> **Assignment**: What you return should be the full listing, word for word, without a single image.

> **Data records**:

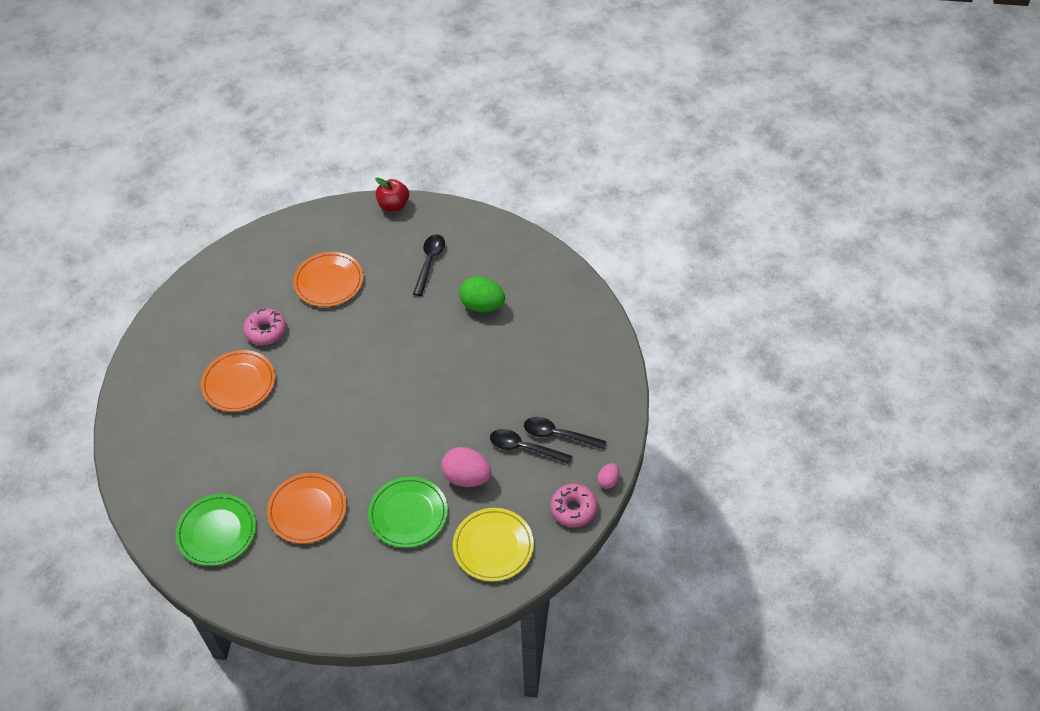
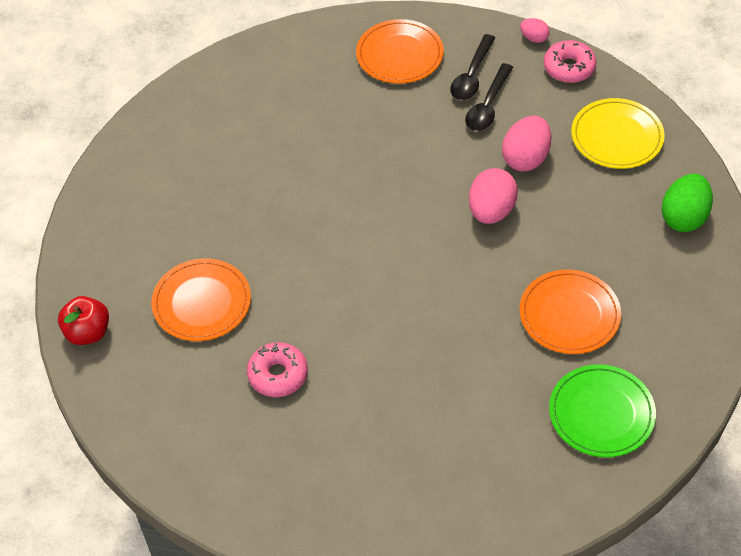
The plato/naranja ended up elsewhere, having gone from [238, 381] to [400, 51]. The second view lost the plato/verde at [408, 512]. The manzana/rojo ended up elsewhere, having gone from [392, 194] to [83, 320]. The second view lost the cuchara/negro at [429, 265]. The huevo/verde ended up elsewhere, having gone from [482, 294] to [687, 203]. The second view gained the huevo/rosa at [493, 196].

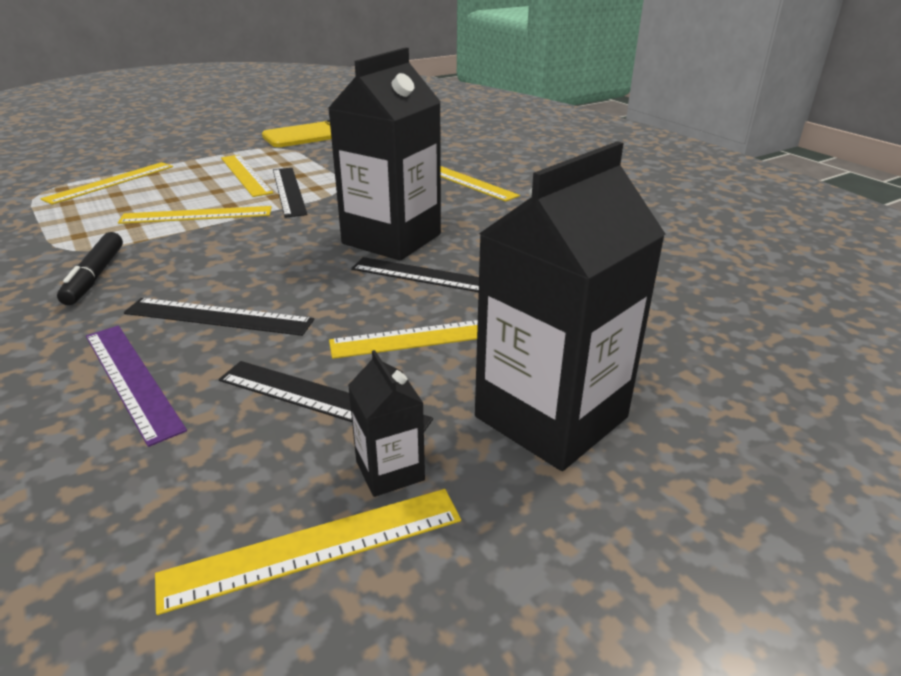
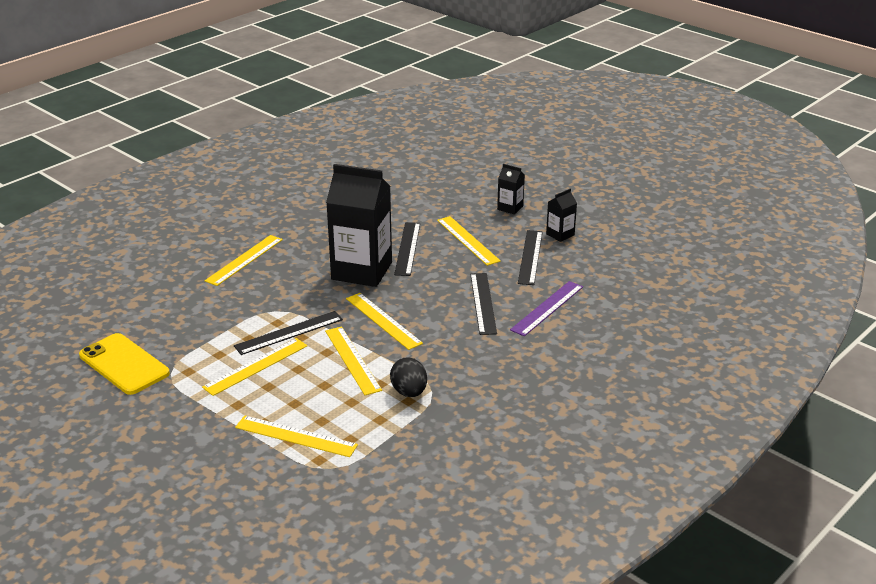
The second view lost the rotulador/negro at [90, 268]. The regla/amarillo ended up elsewhere, having gone from [308, 552] to [384, 321]. The size of the cartón de leche/negro at [570, 306] changed by a factor of 0.44. The second view gained the huevo/negro at [408, 377].

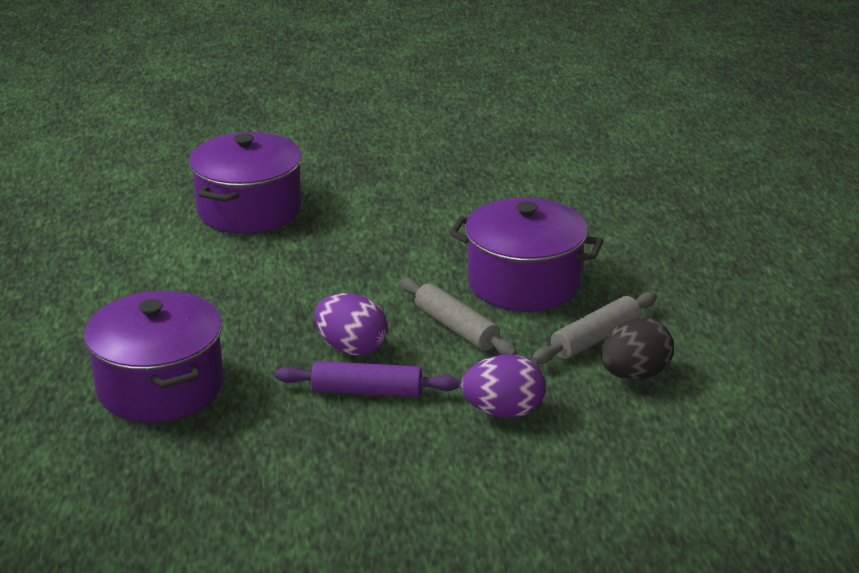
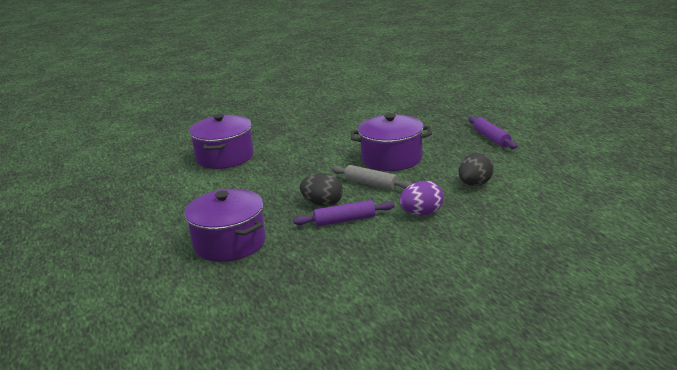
What was the huevo/morado at [351, 324] turned into the huevo/negro at [321, 189]. The second view lost the rodillo/gris at [594, 328]. The second view gained the rodillo/morado at [493, 132].

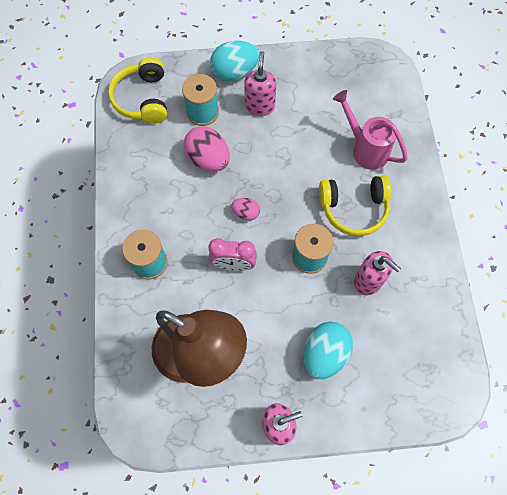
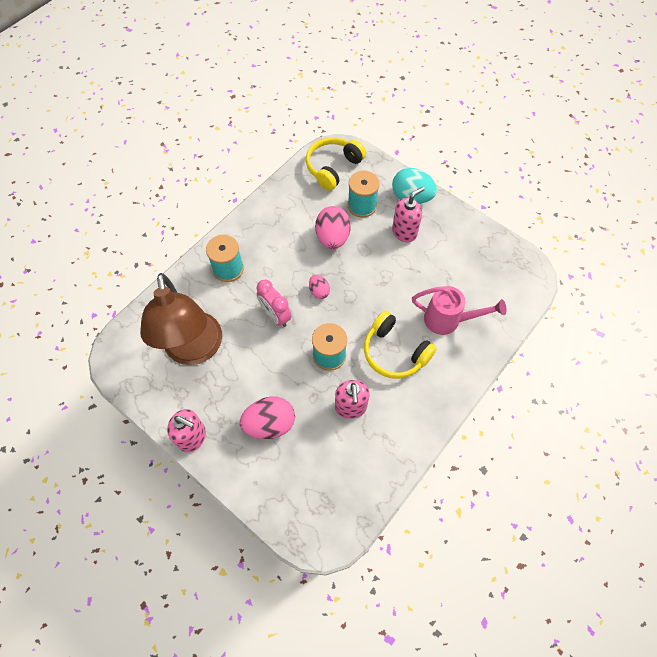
What was the huevo/turquesa at [328, 350] turned into the huevo/rosa at [267, 418]. The regadera/rosa at [370, 130] ended up facing another way, 105 degrees clockwise from before.

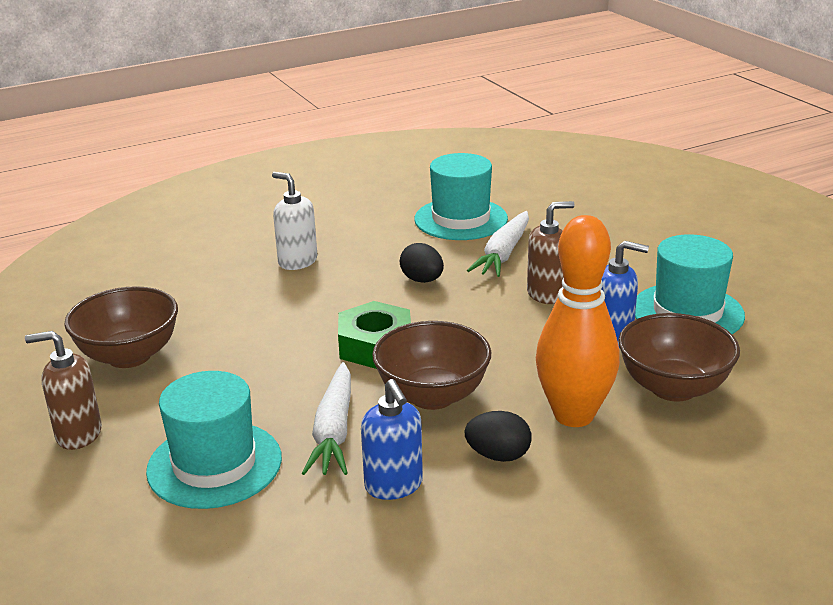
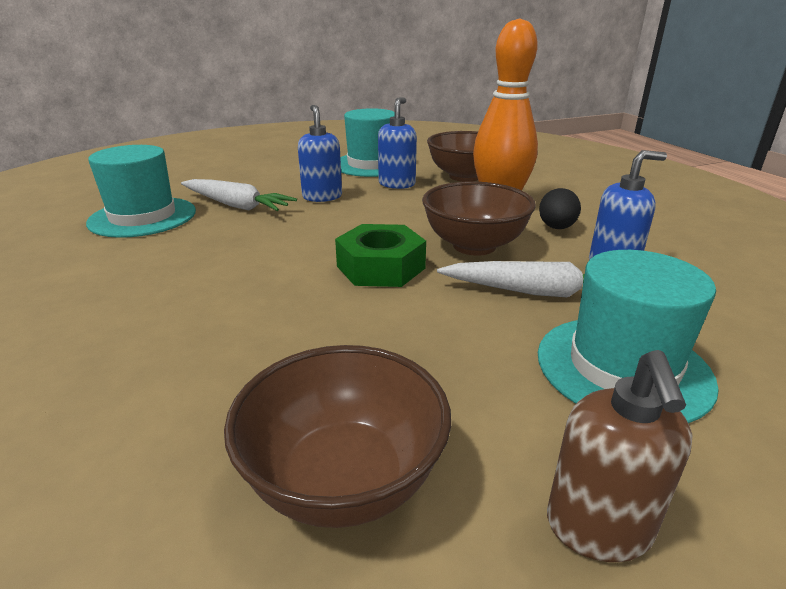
The second view lost the dispensador de jabón/blanco at [294, 221]. The second view lost the huevo/negro at [422, 263]. What was the dispensador de jabón/marrón at [551, 252] turned into the dispensador de jabón/azul at [320, 153].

> **Solved problem**:
The plato/naranja ended up elsewhere, having gone from [238, 381] to [400, 51]. The second view lost the plato/verde at [408, 512]. The manzana/rojo ended up elsewhere, having gone from [392, 194] to [83, 320]. The second view lost the cuchara/negro at [429, 265]. The huevo/verde ended up elsewhere, having gone from [482, 294] to [687, 203]. The second view gained the huevo/rosa at [493, 196].

The second view lost the rotulador/negro at [90, 268]. The regla/amarillo ended up elsewhere, having gone from [308, 552] to [384, 321]. The size of the cartón de leche/negro at [570, 306] changed by a factor of 0.44. The second view gained the huevo/negro at [408, 377].

What was the huevo/morado at [351, 324] turned into the huevo/negro at [321, 189]. The second view lost the rodillo/gris at [594, 328]. The second view gained the rodillo/morado at [493, 132].

What was the huevo/turquesa at [328, 350] turned into the huevo/rosa at [267, 418]. The regadera/rosa at [370, 130] ended up facing another way, 105 degrees clockwise from before.

The second view lost the dispensador de jabón/blanco at [294, 221]. The second view lost the huevo/negro at [422, 263]. What was the dispensador de jabón/marrón at [551, 252] turned into the dispensador de jabón/azul at [320, 153].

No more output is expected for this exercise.